● Exercise brief: Every record must be output verbatim in the reply.

● Extracted material:
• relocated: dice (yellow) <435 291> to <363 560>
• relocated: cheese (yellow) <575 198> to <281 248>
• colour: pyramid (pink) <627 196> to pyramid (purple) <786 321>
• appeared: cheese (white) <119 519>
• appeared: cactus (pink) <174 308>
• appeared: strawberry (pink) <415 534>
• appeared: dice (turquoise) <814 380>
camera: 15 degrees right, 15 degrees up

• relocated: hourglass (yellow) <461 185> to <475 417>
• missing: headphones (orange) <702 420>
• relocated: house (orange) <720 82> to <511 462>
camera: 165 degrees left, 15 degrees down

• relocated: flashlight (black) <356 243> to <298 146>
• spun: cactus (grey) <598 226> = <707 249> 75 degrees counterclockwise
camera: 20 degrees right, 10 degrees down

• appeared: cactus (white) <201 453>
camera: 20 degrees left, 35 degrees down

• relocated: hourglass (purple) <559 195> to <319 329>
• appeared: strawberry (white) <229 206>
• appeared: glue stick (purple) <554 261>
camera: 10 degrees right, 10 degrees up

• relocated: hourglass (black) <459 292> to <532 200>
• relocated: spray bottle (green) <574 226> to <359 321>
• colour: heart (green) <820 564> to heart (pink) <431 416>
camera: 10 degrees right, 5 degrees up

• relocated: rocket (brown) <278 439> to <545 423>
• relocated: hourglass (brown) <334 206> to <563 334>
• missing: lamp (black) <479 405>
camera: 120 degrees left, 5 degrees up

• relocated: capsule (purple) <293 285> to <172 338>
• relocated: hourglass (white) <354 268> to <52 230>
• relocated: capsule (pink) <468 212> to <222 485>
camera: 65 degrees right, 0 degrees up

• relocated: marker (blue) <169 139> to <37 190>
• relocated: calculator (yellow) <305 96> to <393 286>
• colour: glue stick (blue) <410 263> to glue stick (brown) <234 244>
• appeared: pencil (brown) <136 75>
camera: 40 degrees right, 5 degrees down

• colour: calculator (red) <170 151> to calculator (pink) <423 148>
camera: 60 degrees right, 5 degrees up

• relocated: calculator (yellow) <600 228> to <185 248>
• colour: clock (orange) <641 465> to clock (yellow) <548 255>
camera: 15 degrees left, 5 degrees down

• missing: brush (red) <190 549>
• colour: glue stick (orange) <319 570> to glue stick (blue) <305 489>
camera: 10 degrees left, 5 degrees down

● Solution:
• relocated: dice (yellow) <435 291> to <363 560>
• relocated: cheese (yellow) <575 198> to <281 248>
• colour: pyramid (pink) <627 196> to pyramid (purple) <786 321>
• appeared: cheese (white) <119 519>
• appeared: cactus (pink) <174 308>
• appeared: strawberry (pink) <415 534>
• appeared: dice (turquoise) <814 380>
camera: 15 degrees right, 15 degrees up

• relocated: hourglass (yellow) <461 185> to <475 417>
• missing: headphones (orange) <702 420>
• relocated: house (orange) <720 82> to <511 462>
camera: 165 degrees left, 15 degrees down

• relocated: flashlight (black) <356 243> to <298 146>
• spun: cactus (grey) <598 226> = <707 249> 75 degrees counterclockwise
camera: 20 degrees right, 10 degrees down

• appeared: cactus (white) <201 453>
camera: 20 degrees left, 35 degrees down

• relocated: hourglass (purple) <559 195> to <319 329>
• appeared: strawberry (white) <229 206>
• appeared: glue stick (purple) <554 261>
camera: 10 degrees right, 10 degrees up

• relocated: hourglass (black) <459 292> to <532 200>
• relocated: spray bottle (green) <574 226> to <359 321>
• colour: heart (green) <820 564> to heart (pink) <431 416>
camera: 10 degrees right, 5 degrees up

• relocated: rocket (brown) <278 439> to <545 423>
• relocated: hourglass (brown) <334 206> to <563 334>
• missing: lamp (black) <479 405>
camera: 120 degrees left, 5 degrees up

• relocated: capsule (purple) <293 285> to <172 338>
• relocated: hourglass (white) <354 268> to <52 230>
• relocated: capsule (pink) <468 212> to <222 485>
camera: 65 degrees right, 0 degrees up

• relocated: marker (blue) <169 139> to <37 190>
• relocated: calculator (yellow) <305 96> to <393 286>
• colour: glue stick (blue) <410 263> to glue stick (brown) <234 244>
• appeared: pencil (brown) <136 75>
camera: 40 degrees right, 5 degrees down

• colour: calculator (red) <170 151> to calculator (pink) <423 148>
camera: 60 degrees right, 5 degrees up

• relocated: calculator (yellow) <600 228> to <185 248>
• colour: clock (orange) <641 465> to clock (yellow) <548 255>
camera: 15 degrees left, 5 degrees down

• missing: brush (red) <190 549>
• colour: glue stick (orange) <319 570> to glue stick (blue) <305 489>
camera: 10 degrees left, 5 degrees down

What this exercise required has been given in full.